DATA FOR THIS EXERCISE Block Start

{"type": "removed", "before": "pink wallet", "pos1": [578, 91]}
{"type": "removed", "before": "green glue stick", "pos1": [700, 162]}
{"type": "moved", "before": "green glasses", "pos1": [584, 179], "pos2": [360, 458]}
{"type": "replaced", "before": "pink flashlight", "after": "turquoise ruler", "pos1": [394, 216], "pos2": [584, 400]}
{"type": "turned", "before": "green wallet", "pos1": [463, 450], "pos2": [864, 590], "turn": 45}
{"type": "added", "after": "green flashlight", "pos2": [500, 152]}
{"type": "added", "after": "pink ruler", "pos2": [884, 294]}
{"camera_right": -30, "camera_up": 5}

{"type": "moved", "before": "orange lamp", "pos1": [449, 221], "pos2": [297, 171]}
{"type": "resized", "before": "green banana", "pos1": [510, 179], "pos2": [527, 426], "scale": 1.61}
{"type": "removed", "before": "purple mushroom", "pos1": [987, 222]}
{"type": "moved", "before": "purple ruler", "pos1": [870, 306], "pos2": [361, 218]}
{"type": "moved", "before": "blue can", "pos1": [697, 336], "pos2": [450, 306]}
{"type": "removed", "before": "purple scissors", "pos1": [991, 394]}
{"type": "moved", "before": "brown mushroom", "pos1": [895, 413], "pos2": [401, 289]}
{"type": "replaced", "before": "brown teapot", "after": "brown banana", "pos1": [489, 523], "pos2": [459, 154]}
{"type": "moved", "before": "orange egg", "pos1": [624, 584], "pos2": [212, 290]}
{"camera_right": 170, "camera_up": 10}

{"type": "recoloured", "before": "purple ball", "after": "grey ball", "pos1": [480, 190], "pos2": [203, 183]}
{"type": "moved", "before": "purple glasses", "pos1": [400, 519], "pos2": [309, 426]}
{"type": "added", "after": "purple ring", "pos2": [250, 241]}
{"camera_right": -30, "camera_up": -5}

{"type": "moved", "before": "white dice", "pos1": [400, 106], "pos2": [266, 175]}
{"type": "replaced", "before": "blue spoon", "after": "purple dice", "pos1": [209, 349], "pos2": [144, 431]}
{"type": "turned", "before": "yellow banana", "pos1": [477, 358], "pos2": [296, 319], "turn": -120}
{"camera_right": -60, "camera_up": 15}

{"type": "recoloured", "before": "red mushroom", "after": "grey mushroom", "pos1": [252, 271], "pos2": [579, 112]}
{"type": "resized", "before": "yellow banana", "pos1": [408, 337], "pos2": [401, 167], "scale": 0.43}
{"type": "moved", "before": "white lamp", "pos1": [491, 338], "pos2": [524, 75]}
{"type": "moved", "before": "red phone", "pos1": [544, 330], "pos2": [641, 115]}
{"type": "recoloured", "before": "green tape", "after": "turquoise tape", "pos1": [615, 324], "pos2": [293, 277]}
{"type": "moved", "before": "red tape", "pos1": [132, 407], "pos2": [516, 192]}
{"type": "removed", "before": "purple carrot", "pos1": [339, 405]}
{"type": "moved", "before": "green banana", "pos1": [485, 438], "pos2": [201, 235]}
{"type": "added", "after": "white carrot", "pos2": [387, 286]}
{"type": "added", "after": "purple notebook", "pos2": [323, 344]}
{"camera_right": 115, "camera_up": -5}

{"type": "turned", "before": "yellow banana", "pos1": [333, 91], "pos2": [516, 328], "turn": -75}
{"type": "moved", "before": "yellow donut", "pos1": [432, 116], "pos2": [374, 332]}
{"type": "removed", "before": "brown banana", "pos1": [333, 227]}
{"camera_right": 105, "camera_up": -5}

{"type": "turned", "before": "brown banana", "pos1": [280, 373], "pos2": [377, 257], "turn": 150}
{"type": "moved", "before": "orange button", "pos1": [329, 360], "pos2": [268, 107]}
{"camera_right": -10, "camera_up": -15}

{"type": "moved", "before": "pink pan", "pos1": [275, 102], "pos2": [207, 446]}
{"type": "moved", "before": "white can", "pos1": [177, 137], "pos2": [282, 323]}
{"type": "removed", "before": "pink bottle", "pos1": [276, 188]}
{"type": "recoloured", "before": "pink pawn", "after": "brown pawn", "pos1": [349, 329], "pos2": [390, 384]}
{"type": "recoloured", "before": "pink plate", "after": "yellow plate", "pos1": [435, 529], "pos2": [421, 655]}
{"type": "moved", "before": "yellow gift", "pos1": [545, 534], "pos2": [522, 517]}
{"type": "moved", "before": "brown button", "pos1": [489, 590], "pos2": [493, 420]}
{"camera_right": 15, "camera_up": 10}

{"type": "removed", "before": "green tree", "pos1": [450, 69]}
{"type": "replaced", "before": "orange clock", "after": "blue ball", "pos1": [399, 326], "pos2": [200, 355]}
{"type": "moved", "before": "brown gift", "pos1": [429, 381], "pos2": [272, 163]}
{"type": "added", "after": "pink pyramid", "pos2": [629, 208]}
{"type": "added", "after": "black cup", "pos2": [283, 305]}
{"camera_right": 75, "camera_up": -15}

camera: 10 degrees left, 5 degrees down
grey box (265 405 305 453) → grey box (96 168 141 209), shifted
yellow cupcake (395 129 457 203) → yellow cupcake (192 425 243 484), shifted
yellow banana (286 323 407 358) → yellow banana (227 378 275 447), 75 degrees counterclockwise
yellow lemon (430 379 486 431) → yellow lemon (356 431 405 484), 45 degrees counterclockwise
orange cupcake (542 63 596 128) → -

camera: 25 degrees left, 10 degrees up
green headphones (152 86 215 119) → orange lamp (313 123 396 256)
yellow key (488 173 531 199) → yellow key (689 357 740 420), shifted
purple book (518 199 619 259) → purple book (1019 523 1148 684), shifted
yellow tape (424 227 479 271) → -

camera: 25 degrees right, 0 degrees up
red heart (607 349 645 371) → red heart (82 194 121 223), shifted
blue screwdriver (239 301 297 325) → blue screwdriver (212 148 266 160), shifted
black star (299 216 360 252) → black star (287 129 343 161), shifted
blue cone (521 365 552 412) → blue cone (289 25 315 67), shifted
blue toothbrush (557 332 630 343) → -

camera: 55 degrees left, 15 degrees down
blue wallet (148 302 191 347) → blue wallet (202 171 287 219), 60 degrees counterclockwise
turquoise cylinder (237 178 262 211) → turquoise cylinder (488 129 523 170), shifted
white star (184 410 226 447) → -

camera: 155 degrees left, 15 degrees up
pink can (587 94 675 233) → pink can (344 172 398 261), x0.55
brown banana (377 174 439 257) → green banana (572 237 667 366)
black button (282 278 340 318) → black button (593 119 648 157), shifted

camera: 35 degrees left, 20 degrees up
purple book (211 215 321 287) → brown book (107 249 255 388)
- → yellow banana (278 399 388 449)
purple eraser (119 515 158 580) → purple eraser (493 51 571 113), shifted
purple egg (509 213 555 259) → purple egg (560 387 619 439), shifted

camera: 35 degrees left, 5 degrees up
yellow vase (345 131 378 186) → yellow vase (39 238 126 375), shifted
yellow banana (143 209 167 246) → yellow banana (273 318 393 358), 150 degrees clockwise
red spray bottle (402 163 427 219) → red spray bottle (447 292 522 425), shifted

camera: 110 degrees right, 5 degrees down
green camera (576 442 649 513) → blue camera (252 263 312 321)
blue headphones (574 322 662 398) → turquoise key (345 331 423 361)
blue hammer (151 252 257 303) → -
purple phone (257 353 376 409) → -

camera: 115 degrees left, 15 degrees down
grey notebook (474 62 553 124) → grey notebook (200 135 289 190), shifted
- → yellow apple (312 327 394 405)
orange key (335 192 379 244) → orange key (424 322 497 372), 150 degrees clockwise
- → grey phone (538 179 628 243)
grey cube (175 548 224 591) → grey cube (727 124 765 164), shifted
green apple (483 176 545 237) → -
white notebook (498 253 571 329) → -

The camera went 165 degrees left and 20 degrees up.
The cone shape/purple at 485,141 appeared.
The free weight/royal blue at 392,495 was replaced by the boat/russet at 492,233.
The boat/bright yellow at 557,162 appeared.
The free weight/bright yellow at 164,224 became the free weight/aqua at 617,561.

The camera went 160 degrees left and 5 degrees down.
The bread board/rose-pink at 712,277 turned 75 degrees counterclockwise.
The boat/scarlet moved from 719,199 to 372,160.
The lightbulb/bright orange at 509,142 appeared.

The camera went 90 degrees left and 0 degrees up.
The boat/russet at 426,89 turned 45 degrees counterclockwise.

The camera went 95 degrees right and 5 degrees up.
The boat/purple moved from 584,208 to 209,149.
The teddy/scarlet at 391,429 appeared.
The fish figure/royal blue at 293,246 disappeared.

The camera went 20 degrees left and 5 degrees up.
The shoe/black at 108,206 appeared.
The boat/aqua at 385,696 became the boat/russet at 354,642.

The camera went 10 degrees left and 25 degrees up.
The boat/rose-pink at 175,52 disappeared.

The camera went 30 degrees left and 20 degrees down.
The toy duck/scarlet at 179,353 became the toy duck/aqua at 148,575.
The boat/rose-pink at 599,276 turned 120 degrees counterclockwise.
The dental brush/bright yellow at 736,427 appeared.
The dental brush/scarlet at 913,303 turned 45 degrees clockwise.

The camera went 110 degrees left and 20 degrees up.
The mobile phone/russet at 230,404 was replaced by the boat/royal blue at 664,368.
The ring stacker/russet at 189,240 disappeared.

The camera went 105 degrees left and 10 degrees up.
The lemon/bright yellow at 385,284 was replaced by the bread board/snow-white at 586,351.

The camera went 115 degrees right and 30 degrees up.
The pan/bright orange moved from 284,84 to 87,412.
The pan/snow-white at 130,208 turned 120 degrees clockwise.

DATA FOR THIS EXERCISE Block End

**EXERCISE PROMPT**. How many lines in the entries contain the string "flashlight"? Give the number only.

**EXERCISE OUTPUT**. 2